■ Requirement ■
The needed output is the run of lines below from the one containing "nothing => paintbrush" through the one containing "present in golden", copied exactly and free of pictures.

■ Task inputs ■
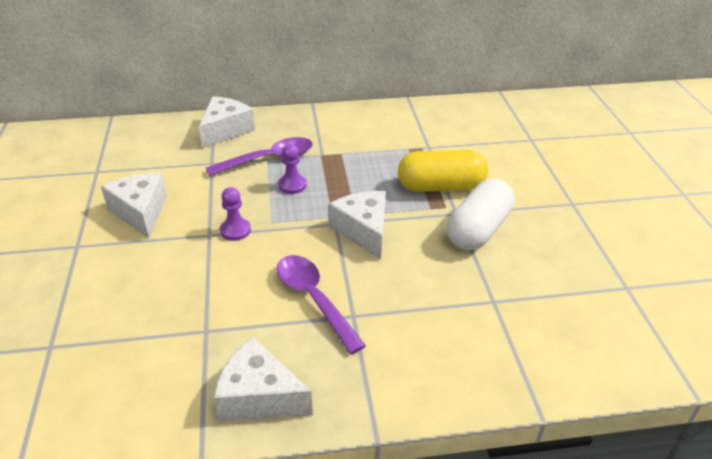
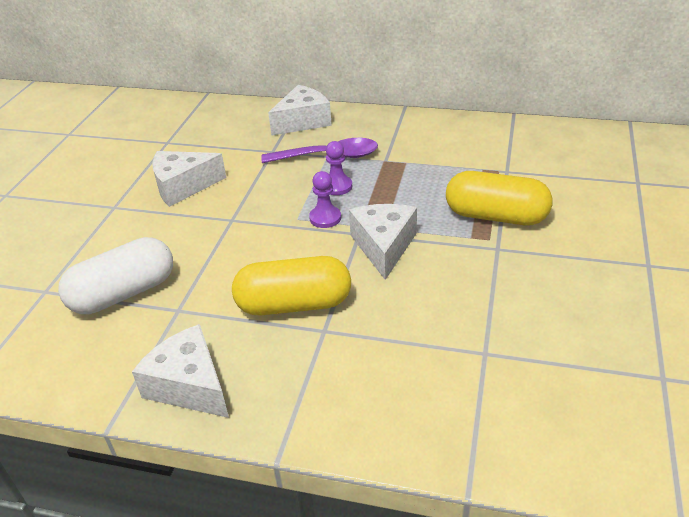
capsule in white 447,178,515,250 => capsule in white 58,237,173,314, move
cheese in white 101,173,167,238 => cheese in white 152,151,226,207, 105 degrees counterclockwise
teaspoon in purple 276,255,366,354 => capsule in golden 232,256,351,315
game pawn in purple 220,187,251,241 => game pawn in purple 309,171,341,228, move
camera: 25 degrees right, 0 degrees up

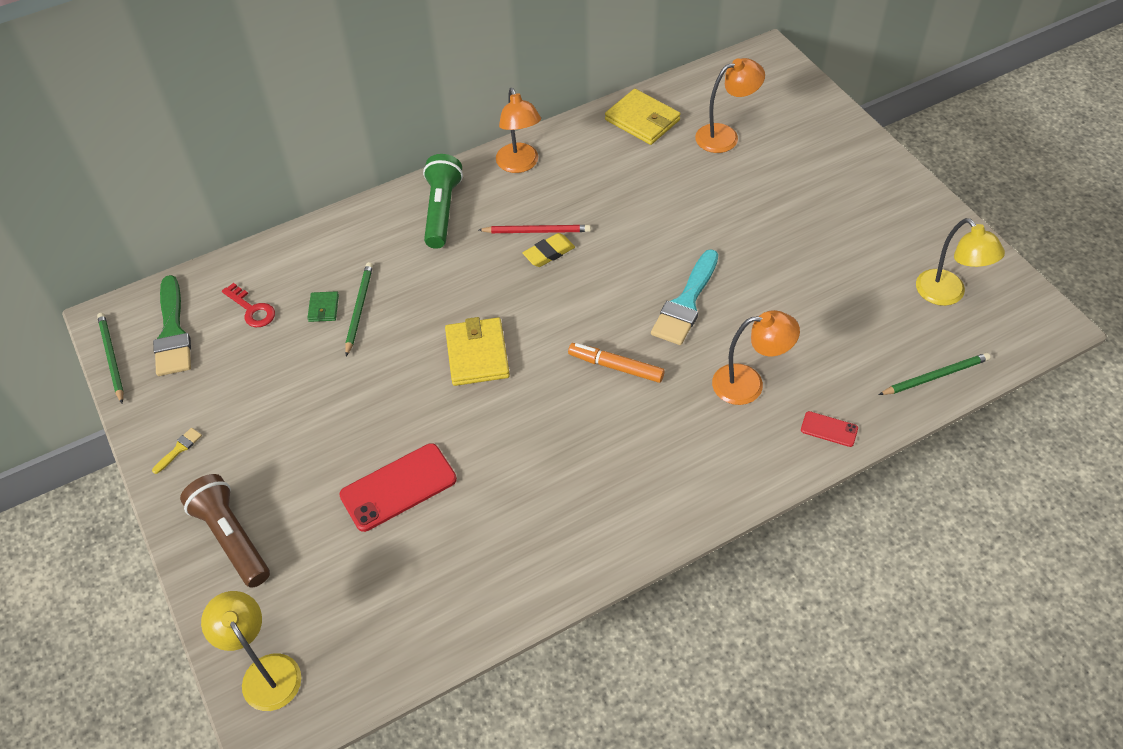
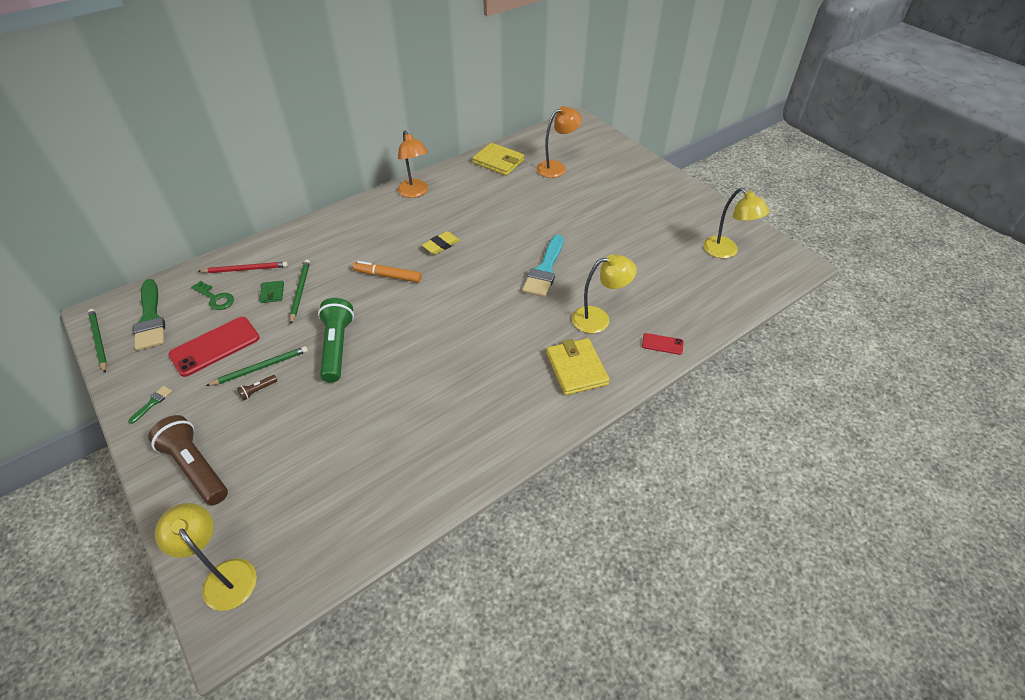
paintbrush in golden 152,428,202,474 => paintbrush in emerald 128,386,172,424
smartphone in crimson 339,443,457,532 => smartphone in crimson 168,317,260,377, move
latchkey in crimson 222,283,275,327 => latchkey in emerald 191,281,234,310
wooden pencil in crimson 479,225,591,233 => wooden pencil in crimson 198,262,288,273, move
wooden pencil in emerald 879,353,991,395 => wooden pencil in emerald 206,346,308,386, move
nothing => flashlight in dark brown 237,375,277,400
flashlight in emerald 423,154,463,249 => flashlight in emerald 318,298,354,383, move
marker pen in orange-coloured 568,343,665,383 => marker pen in orange-coloured 353,261,422,282, move
wallet in golden 445,317,510,386 => wallet in golden 546,338,610,395, move
lamp in orange-coloured 712,310,800,405 => lamp in golden 572,254,637,333
camera: 10 degrees left, 5 degrees down

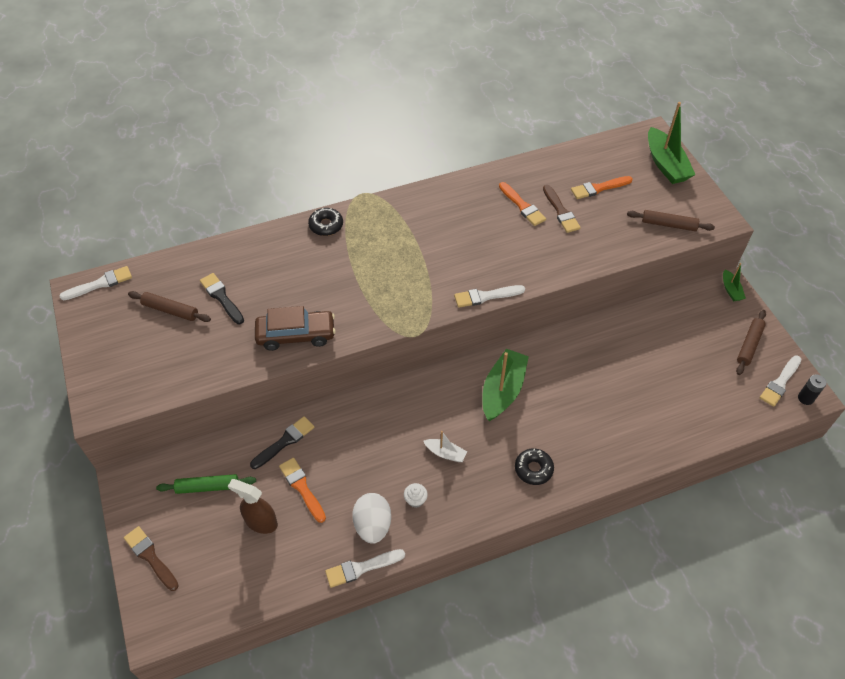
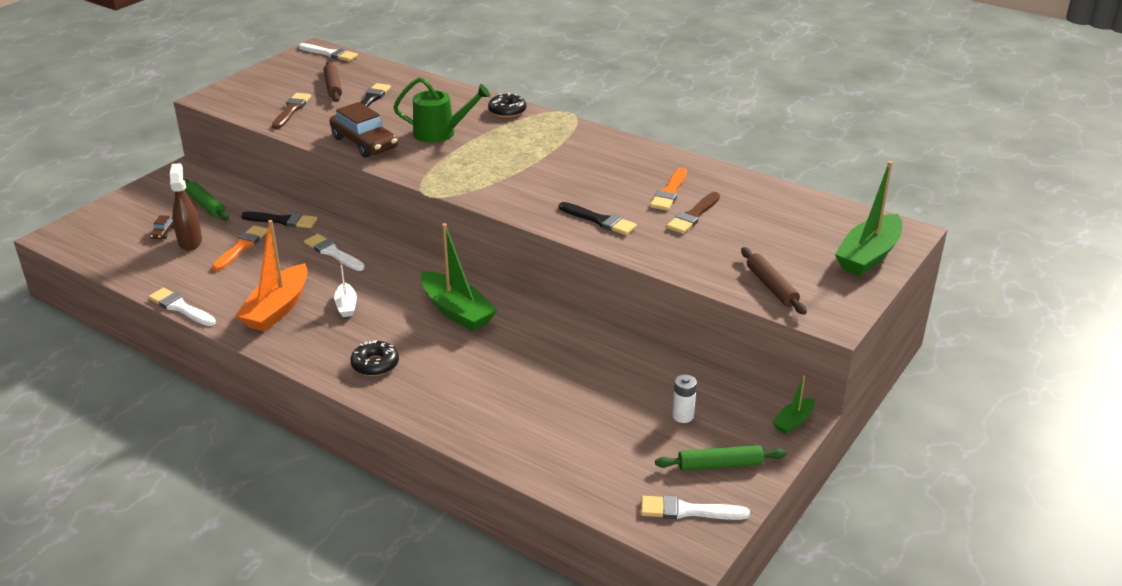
nothing => car in dark brown 150,215,174,239
muffin in white 404,483,428,508 => boat in orange-coloured 235,220,308,332
paintbrush in dark brown 124,526,179,591 => paintbrush in dark brown 272,93,311,129, move
paintbrush in white 454,285,525,308 => paintbrush in white 304,234,365,271, move
nothing => watering can in emerald 393,78,490,143
boat in emerald 482,349,529,421 => boat in emerald 421,223,497,332, 60 degrees clockwise
nothing => paintbrush in ebony 559,202,637,235
rolling pin in dark brown 736,310,766,375 => rolling pin in emerald 655,445,786,471
nothing => battery in white 672,375,697,423
egg shape in white 352,493,391,544 => nothing
paintbrush in orange-coloured 571,176,632,199 => nothing
battery in ebony 798,374,827,405 => nothing
camera: 55 degrees right, 20 degrees down

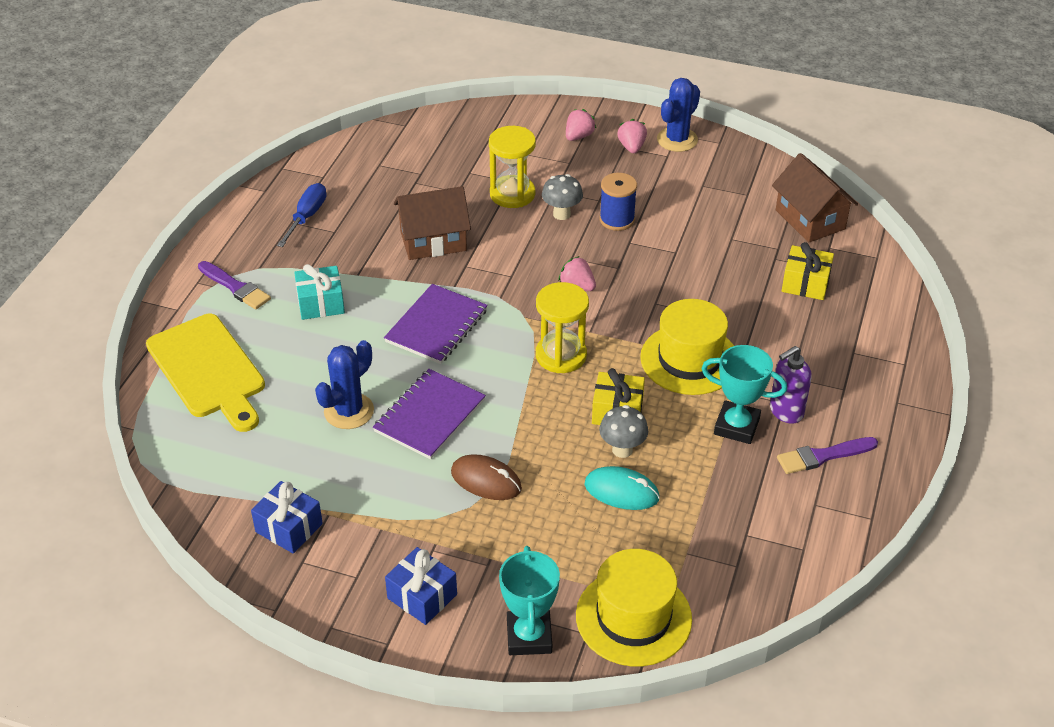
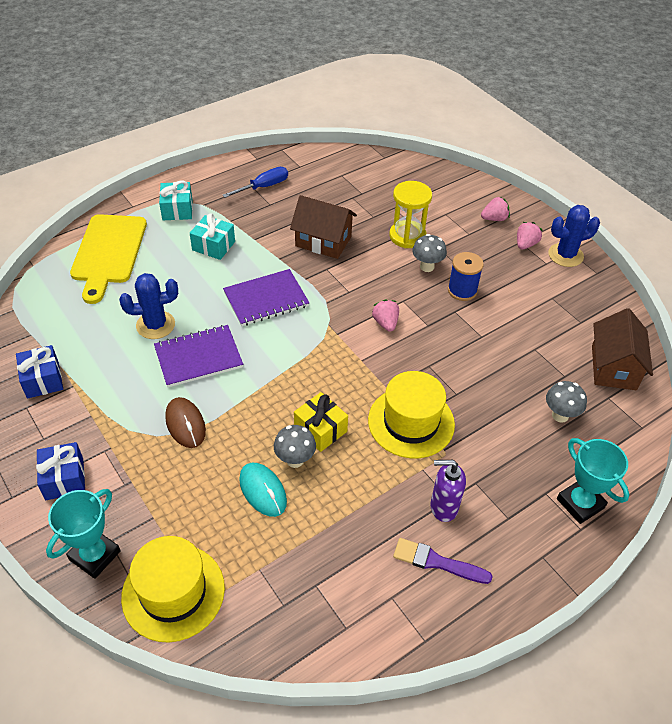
paintbrush in purple 198,261,271,310 => present in aqua 159,180,193,220
present in golden 782,242,834,300 => toadstool in gray 546,381,587,422
prize cup in aqua 701,345,787,444 => prize cup in aqua 557,438,629,524, move
hourglass in golden 536,282,589,373 => nothing
camera: 35 degrees right, 5 degrees up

■ Your response ■
nothing => paintbrush in ebony 559,202,637,235
rolling pin in dark brown 736,310,766,375 => rolling pin in emerald 655,445,786,471
nothing => battery in white 672,375,697,423
egg shape in white 352,493,391,544 => nothing
paintbrush in orange-coloured 571,176,632,199 => nothing
battery in ebony 798,374,827,405 => nothing
camera: 55 degrees right, 20 degrees down

paintbrush in purple 198,261,271,310 => present in aqua 159,180,193,220
present in golden 782,242,834,300 => toadstool in gray 546,381,587,422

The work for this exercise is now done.